**What needs to be done**
The entries that follow should be reproduced exactly, with no images carried over.

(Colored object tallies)
******************************
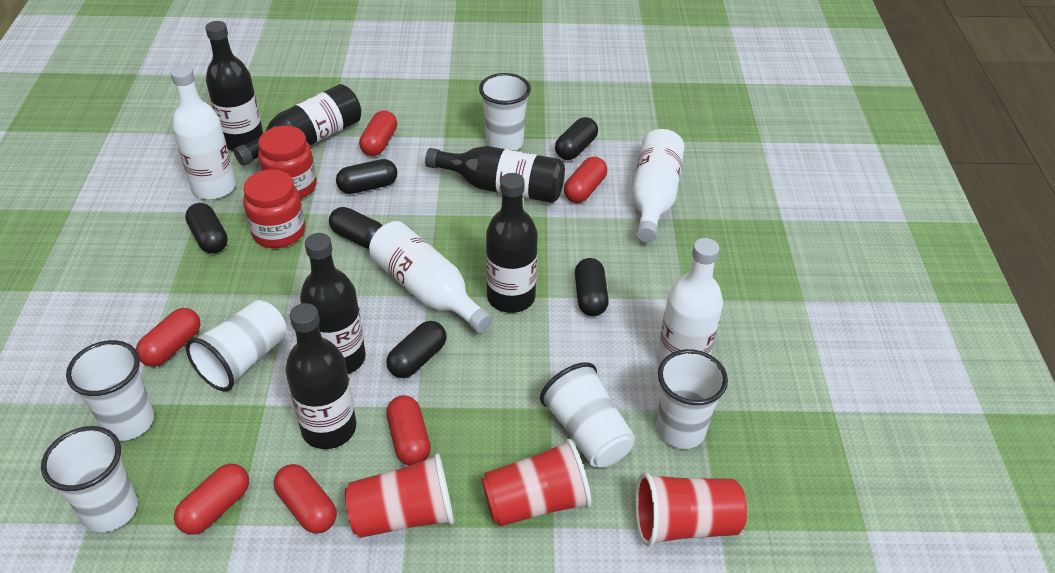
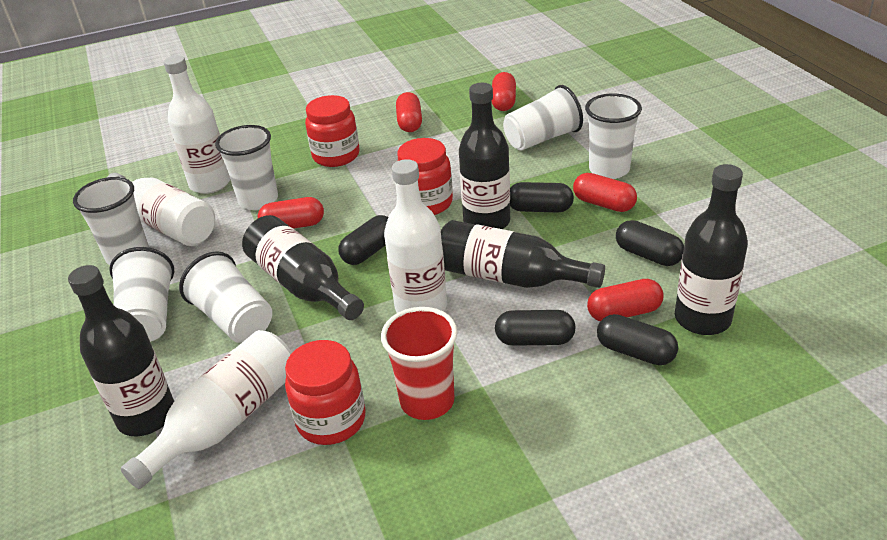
black bottle: 6 -> 5
black capsule: 6 -> 5
red capsule: 6 -> 5
red cup: 3 -> 1
red jar: 2 -> 3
******************************
**Exercise solution**
black bottle: 6 -> 5
black capsule: 6 -> 5
red capsule: 6 -> 5
red cup: 3 -> 1
red jar: 2 -> 3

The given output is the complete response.